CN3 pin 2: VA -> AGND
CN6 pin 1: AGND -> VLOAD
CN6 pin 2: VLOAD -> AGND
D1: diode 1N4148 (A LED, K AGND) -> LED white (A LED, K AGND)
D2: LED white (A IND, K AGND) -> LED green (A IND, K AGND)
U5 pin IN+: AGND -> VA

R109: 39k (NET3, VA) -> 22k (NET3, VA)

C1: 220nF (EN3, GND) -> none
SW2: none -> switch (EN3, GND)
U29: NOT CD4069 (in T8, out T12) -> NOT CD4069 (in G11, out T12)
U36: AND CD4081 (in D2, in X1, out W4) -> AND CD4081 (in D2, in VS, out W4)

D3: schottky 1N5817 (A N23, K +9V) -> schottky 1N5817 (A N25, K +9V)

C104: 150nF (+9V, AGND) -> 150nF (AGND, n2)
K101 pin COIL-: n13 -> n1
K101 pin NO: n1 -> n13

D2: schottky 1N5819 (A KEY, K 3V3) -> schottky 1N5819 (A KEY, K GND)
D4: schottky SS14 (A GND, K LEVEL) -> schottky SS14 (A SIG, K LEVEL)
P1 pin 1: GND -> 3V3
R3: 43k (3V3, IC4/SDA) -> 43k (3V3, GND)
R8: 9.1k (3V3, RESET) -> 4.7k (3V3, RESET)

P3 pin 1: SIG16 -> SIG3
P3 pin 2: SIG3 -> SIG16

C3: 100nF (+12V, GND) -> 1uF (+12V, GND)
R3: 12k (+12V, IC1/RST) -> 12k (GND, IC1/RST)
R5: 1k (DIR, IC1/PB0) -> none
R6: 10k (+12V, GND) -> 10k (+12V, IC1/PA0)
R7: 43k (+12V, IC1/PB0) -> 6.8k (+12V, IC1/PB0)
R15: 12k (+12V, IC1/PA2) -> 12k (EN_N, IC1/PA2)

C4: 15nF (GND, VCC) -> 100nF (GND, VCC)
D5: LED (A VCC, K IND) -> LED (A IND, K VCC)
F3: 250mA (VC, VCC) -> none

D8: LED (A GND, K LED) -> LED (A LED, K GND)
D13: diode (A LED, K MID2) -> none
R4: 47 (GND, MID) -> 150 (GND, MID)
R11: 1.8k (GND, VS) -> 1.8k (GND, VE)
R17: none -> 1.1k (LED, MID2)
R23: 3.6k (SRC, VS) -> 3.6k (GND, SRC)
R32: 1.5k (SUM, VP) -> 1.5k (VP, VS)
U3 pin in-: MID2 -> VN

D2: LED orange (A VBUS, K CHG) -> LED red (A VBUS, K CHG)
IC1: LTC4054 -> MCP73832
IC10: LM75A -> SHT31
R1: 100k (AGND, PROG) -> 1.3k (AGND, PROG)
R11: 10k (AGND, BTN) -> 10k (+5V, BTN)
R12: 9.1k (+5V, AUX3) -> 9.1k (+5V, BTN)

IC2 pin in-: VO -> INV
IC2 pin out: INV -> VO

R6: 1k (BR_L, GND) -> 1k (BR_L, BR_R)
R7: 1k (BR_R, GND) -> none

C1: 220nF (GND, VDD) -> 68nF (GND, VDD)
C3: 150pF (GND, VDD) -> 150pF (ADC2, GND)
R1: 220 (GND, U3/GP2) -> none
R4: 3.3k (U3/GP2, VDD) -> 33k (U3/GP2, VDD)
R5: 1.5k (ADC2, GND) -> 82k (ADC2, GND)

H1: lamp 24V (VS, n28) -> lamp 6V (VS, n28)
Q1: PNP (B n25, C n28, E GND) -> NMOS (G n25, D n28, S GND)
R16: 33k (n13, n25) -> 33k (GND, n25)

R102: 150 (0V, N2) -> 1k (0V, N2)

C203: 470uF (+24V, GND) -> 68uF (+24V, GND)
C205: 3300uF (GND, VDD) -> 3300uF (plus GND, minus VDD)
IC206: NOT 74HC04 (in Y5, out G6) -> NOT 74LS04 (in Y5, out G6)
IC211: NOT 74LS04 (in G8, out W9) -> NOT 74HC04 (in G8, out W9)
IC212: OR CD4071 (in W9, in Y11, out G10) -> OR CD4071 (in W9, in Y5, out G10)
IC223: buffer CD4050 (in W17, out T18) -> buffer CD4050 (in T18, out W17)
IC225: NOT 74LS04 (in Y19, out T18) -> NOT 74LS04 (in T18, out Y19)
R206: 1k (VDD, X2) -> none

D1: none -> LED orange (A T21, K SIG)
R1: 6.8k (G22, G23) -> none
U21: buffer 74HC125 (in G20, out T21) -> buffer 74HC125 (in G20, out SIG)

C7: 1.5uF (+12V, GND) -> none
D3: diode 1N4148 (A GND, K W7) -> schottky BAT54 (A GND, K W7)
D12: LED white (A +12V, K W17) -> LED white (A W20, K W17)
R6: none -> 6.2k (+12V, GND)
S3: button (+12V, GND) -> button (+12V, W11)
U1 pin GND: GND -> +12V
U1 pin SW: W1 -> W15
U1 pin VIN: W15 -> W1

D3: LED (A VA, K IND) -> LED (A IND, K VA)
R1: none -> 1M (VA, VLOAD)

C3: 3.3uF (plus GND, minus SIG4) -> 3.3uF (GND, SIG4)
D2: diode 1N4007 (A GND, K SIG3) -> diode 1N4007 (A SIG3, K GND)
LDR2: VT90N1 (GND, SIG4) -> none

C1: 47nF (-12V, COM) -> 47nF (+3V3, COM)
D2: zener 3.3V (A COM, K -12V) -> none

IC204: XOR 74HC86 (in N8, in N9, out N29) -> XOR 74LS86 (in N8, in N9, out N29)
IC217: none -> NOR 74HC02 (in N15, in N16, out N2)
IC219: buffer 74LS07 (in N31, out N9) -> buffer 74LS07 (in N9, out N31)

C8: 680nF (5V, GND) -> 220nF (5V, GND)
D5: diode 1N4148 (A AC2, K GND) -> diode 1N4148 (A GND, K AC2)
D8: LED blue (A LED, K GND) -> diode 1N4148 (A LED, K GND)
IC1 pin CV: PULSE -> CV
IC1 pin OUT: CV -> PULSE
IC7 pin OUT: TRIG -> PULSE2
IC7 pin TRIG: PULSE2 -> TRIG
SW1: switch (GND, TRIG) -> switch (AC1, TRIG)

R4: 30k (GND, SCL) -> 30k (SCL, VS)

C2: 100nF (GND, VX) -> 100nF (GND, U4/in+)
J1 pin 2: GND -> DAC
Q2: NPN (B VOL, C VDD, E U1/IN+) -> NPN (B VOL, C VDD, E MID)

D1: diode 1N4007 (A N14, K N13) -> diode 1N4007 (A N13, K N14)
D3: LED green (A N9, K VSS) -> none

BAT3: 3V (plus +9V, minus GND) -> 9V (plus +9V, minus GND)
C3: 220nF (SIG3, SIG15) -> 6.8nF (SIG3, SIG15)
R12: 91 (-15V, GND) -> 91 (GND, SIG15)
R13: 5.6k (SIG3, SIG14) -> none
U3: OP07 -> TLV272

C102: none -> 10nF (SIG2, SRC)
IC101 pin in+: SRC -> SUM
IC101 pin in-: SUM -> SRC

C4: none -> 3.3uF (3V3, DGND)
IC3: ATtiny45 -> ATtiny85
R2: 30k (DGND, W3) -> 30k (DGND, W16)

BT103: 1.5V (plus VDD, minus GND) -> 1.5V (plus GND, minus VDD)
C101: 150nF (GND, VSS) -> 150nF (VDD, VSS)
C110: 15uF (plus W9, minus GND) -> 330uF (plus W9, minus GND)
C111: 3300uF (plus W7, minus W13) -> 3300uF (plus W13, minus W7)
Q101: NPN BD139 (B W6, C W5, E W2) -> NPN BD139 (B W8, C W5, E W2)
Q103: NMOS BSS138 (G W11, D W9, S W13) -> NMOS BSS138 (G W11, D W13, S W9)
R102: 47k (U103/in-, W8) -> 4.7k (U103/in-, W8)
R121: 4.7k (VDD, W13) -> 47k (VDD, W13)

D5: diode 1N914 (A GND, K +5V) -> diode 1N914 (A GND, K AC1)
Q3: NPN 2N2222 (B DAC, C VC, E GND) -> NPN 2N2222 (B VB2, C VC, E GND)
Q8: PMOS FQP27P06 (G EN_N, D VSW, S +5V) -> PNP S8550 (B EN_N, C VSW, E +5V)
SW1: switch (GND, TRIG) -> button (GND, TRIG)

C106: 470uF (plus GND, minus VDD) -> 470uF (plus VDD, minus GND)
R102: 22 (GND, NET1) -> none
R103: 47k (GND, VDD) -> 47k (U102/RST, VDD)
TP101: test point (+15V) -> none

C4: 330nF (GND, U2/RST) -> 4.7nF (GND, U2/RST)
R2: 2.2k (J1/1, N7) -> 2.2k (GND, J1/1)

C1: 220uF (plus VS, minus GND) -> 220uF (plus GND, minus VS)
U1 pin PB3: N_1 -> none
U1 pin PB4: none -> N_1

**What to work on**: Where does the word "white" occur in the data? Copy every line that has it.

**Answer section**:
D1: diode 1N4148 (A LED, K AGND) -> LED white (A LED, K AGND)
D2: LED white (A IND, K AGND) -> LED green (A IND, K AGND)
D12: LED white (A +12V, K W17) -> LED white (A W20, K W17)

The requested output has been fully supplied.